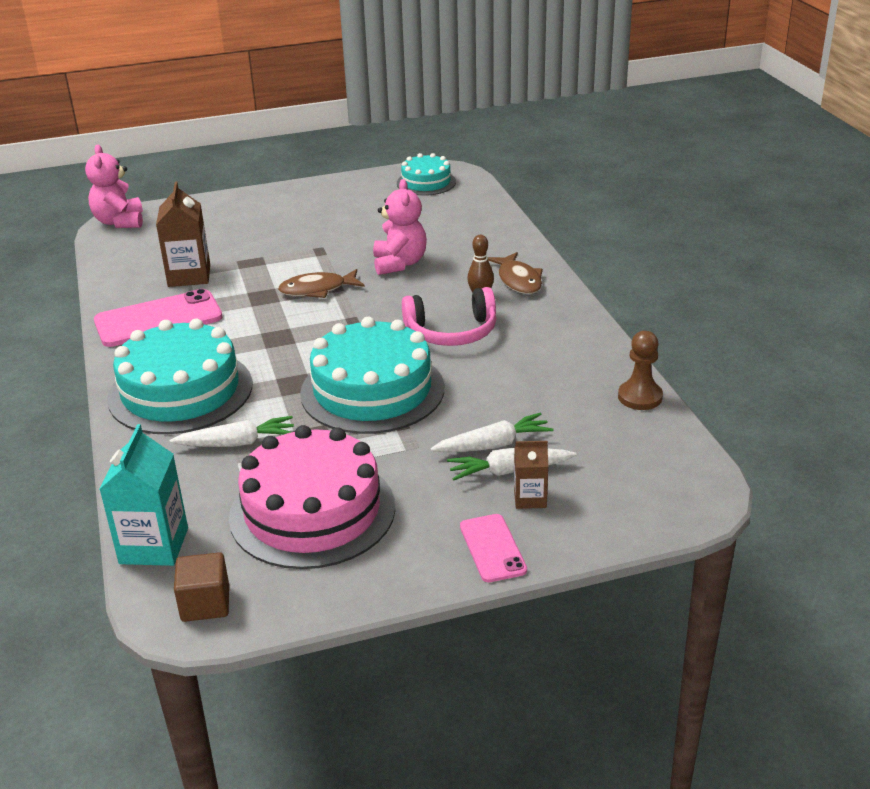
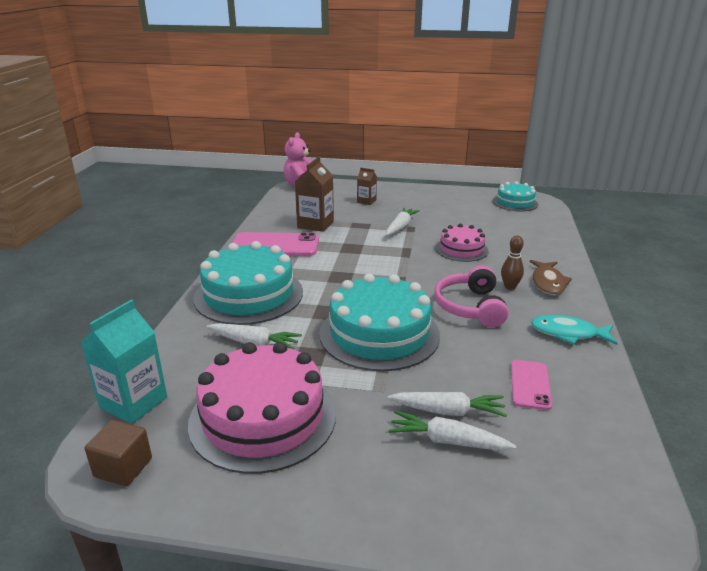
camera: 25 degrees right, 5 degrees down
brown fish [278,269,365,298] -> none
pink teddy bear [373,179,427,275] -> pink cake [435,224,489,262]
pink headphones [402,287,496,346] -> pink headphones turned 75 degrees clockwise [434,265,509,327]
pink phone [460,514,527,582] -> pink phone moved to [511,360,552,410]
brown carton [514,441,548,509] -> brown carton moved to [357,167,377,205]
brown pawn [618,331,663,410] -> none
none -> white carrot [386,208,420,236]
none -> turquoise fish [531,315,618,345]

==

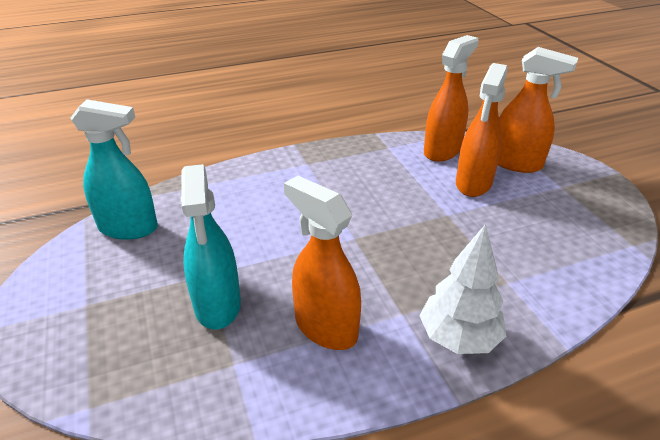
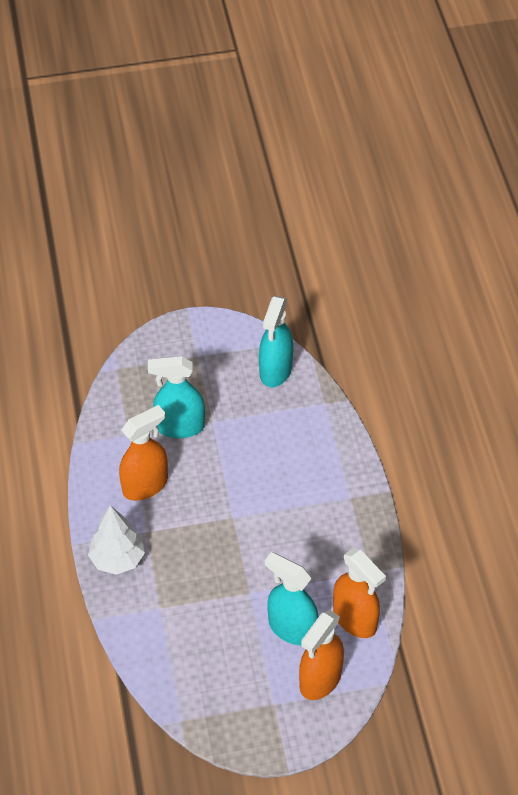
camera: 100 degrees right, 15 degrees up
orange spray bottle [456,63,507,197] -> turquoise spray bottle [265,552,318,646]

What this task involves –
From the entries above, extract only the lines running from the one containing "pink teddy bear" through the one containing "none -> turquoise fish [531,315,618,345]", inclusive.

Reply to the exercise –
pink teddy bear [373,179,427,275] -> pink cake [435,224,489,262]
pink headphones [402,287,496,346] -> pink headphones turned 75 degrees clockwise [434,265,509,327]
pink phone [460,514,527,582] -> pink phone moved to [511,360,552,410]
brown carton [514,441,548,509] -> brown carton moved to [357,167,377,205]
brown pawn [618,331,663,410] -> none
none -> white carrot [386,208,420,236]
none -> turquoise fish [531,315,618,345]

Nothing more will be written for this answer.